[TASK MATERIAL — start]

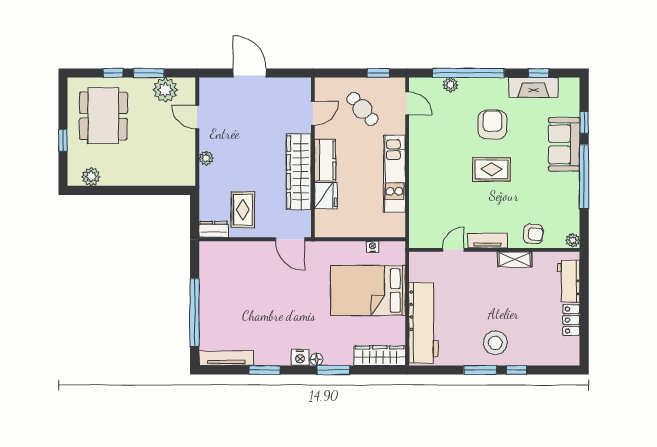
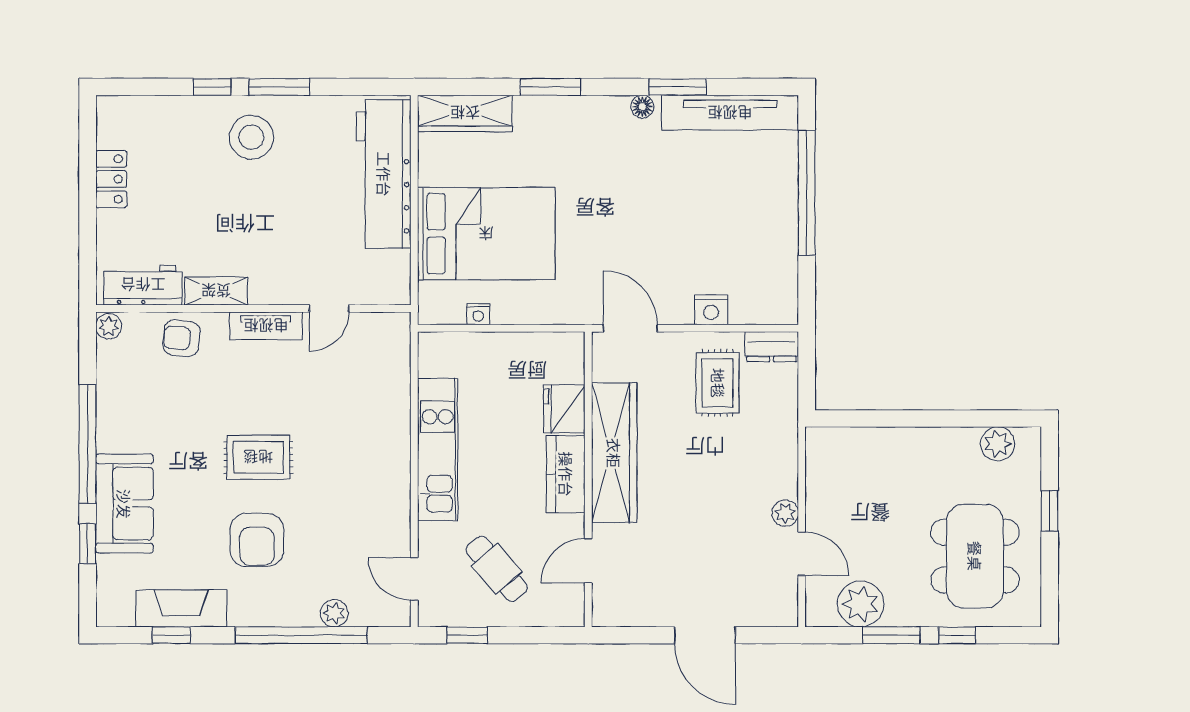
plant: (206, 158) -> (785, 513), moved
workbench: (569, 281) -> (143, 285), moved, turned -90
nightstand: (300, 357) -> (711, 310), moved, turned 180
tv unit: (226, 358) -> (730, 113), width x1.36, depth x1.29
floor lamp: (317, 359) -> (642, 107), moved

[TASK MATERIAL — finish]

## [TASK DESCRIPTION]
Restate the records above word for word. Skip every picture.

## [RESPONSE BELOW]
plant: (206, 158) -> (785, 513), moved
workbench: (569, 281) -> (143, 285), moved, turned -90
nightstand: (300, 357) -> (711, 310), moved, turned 180
tv unit: (226, 358) -> (730, 113), width x1.36, depth x1.29
floor lamp: (317, 359) -> (642, 107), moved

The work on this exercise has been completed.